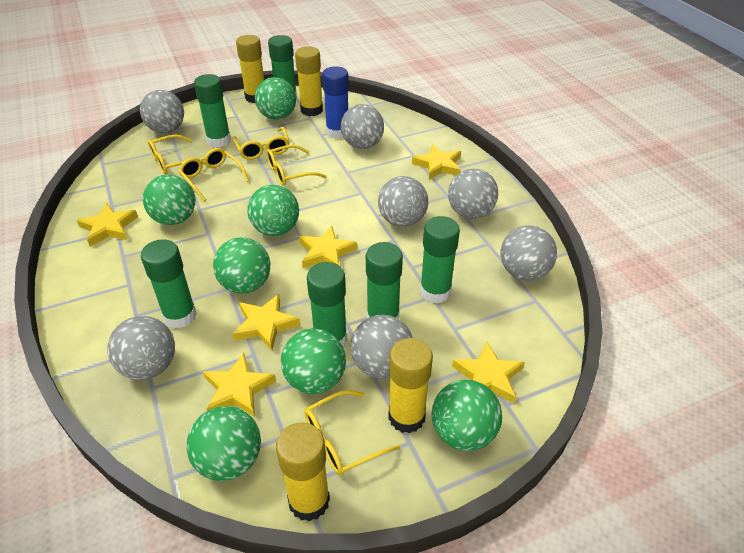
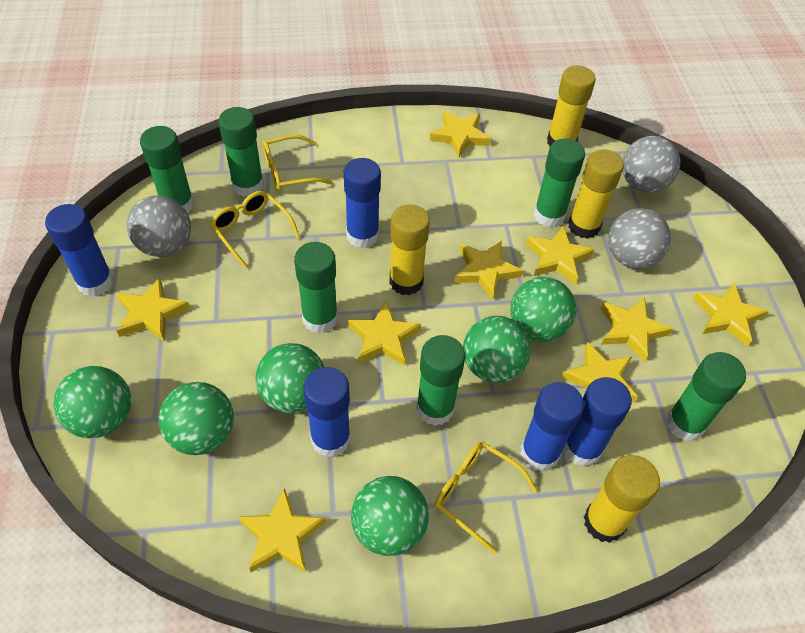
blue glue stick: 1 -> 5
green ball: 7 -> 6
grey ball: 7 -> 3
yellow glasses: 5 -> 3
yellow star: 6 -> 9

■ ■ ■ ■

#### PROBLEM DETAILS
Exactly the lines from the one that holds "green ball: 7 -> 6" through the final line of the records above should be written out, and only those.

#### THE COMPLETED TASK
green ball: 7 -> 6
grey ball: 7 -> 3
yellow glasses: 5 -> 3
yellow star: 6 -> 9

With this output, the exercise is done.